Print out every entry that follows, exactly as written.

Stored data
┌──

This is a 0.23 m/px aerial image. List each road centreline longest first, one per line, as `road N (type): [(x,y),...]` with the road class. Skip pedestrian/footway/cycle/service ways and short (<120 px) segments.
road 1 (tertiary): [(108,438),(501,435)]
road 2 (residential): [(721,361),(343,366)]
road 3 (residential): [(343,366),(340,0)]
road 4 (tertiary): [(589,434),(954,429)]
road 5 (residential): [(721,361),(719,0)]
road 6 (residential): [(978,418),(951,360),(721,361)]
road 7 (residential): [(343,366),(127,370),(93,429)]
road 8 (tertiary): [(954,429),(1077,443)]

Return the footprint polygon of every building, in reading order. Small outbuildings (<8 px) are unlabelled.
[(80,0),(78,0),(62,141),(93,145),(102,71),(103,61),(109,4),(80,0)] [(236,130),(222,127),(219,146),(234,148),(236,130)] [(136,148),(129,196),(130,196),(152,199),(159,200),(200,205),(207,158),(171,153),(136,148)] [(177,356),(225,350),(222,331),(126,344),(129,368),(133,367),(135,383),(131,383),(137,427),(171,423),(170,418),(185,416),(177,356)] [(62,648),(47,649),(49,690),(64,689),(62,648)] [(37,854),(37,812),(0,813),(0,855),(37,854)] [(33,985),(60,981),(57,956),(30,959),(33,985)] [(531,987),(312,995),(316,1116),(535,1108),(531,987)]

└──

ANSWER BELOW:
This is a 0.23 m/px aerial image. List each road centreline longest first, one per line, as `road N (type): [(x,y),...]` with the road class. Skip pedestrian/footway/cycle/service ways and short (<120 px) segments.
road 1 (tertiary): [(108,438),(501,435)]
road 2 (residential): [(721,361),(343,366)]
road 3 (residential): [(343,366),(340,0)]
road 4 (tertiary): [(589,434),(954,429)]
road 5 (residential): [(721,361),(719,0)]
road 6 (residential): [(978,418),(951,360),(721,361)]
road 7 (residential): [(343,366),(127,370),(93,429)]
road 8 (tertiary): [(954,429),(1077,443)]

Return the footprint polygon of every building, in reading order. Small outbuildings (<8 px) are unlabelled.
[(80,0),(78,0),(62,141),(93,145),(102,71),(103,61),(109,4),(80,0)] [(236,130),(222,127),(219,146),(234,148),(236,130)] [(136,148),(129,196),(130,196),(152,199),(159,200),(200,205),(207,158),(171,153),(136,148)] [(177,356),(225,350),(222,331),(126,344),(129,368),(133,367),(135,383),(131,383),(137,427),(171,423),(170,418),(185,416),(177,356)] [(62,648),(47,649),(49,690),(64,689),(62,648)] [(37,854),(37,812),(0,813),(0,855),(37,854)] [(33,985),(60,981),(57,956),(30,959),(33,985)] [(531,987),(312,995),(316,1116),(535,1108),(531,987)]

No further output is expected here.